BEGIN ENTRIES SHOWN
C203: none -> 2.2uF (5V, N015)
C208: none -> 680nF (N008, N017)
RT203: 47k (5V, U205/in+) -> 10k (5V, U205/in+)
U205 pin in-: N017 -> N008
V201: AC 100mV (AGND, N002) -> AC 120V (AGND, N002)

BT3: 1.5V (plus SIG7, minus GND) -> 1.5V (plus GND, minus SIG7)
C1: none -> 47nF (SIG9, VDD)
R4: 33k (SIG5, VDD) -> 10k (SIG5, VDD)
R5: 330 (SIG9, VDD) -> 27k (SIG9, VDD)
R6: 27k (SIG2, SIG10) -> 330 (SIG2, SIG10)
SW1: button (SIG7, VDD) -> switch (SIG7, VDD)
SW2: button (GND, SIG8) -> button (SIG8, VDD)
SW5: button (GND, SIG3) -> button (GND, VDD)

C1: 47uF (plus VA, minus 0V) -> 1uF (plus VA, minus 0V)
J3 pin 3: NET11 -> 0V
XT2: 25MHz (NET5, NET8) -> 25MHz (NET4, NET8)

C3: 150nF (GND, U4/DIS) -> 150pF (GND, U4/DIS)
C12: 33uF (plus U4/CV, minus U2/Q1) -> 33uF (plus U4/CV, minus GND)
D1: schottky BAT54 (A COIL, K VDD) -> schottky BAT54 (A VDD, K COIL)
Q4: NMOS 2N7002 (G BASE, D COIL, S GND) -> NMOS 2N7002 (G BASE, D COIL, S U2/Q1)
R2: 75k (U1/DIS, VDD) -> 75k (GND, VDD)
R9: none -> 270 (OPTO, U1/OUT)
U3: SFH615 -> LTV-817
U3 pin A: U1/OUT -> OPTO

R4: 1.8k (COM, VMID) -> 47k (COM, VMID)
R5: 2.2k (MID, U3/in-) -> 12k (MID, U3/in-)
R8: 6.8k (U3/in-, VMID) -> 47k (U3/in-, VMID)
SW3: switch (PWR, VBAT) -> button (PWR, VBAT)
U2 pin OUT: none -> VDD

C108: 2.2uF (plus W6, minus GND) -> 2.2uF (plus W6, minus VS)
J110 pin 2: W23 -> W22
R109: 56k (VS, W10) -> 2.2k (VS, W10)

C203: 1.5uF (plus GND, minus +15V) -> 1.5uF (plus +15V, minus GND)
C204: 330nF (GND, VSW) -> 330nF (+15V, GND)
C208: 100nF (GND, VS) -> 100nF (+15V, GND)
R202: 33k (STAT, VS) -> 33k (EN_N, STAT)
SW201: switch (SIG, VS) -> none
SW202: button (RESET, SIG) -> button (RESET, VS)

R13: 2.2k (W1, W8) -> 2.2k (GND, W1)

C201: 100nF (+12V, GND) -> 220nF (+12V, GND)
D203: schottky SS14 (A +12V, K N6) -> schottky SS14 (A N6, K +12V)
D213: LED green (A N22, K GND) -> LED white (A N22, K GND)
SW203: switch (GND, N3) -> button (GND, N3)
END ENTRIES SHOWN
## TASK DIRECTIONS
Copy the entries exactly, leaving no line out.

## RESPONSE FOR THIS EXERCISE
C203: none -> 2.2uF (5V, N015)
C208: none -> 680nF (N008, N017)
RT203: 47k (5V, U205/in+) -> 10k (5V, U205/in+)
U205 pin in-: N017 -> N008
V201: AC 100mV (AGND, N002) -> AC 120V (AGND, N002)

BT3: 1.5V (plus SIG7, minus GND) -> 1.5V (plus GND, minus SIG7)
C1: none -> 47nF (SIG9, VDD)
R4: 33k (SIG5, VDD) -> 10k (SIG5, VDD)
R5: 330 (SIG9, VDD) -> 27k (SIG9, VDD)
R6: 27k (SIG2, SIG10) -> 330 (SIG2, SIG10)
SW1: button (SIG7, VDD) -> switch (SIG7, VDD)
SW2: button (GND, SIG8) -> button (SIG8, VDD)
SW5: button (GND, SIG3) -> button (GND, VDD)

C1: 47uF (plus VA, minus 0V) -> 1uF (plus VA, minus 0V)
J3 pin 3: NET11 -> 0V
XT2: 25MHz (NET5, NET8) -> 25MHz (NET4, NET8)

C3: 150nF (GND, U4/DIS) -> 150pF (GND, U4/DIS)
C12: 33uF (plus U4/CV, minus U2/Q1) -> 33uF (plus U4/CV, minus GND)
D1: schottky BAT54 (A COIL, K VDD) -> schottky BAT54 (A VDD, K COIL)
Q4: NMOS 2N7002 (G BASE, D COIL, S GND) -> NMOS 2N7002 (G BASE, D COIL, S U2/Q1)
R2: 75k (U1/DIS, VDD) -> 75k (GND, VDD)
R9: none -> 270 (OPTO, U1/OUT)
U3: SFH615 -> LTV-817
U3 pin A: U1/OUT -> OPTO

R4: 1.8k (COM, VMID) -> 47k (COM, VMID)
R5: 2.2k (MID, U3/in-) -> 12k (MID, U3/in-)
R8: 6.8k (U3/in-, VMID) -> 47k (U3/in-, VMID)
SW3: switch (PWR, VBAT) -> button (PWR, VBAT)
U2 pin OUT: none -> VDD

C108: 2.2uF (plus W6, minus GND) -> 2.2uF (plus W6, minus VS)
J110 pin 2: W23 -> W22
R109: 56k (VS, W10) -> 2.2k (VS, W10)

C203: 1.5uF (plus GND, minus +15V) -> 1.5uF (plus +15V, minus GND)
C204: 330nF (GND, VSW) -> 330nF (+15V, GND)
C208: 100nF (GND, VS) -> 100nF (+15V, GND)
R202: 33k (STAT, VS) -> 33k (EN_N, STAT)
SW201: switch (SIG, VS) -> none
SW202: button (RESET, SIG) -> button (RESET, VS)

R13: 2.2k (W1, W8) -> 2.2k (GND, W1)

C201: 100nF (+12V, GND) -> 220nF (+12V, GND)
D203: schottky SS14 (A +12V, K N6) -> schottky SS14 (A N6, K +12V)
D213: LED green (A N22, K GND) -> LED white (A N22, K GND)
SW203: switch (GND, N3) -> button (GND, N3)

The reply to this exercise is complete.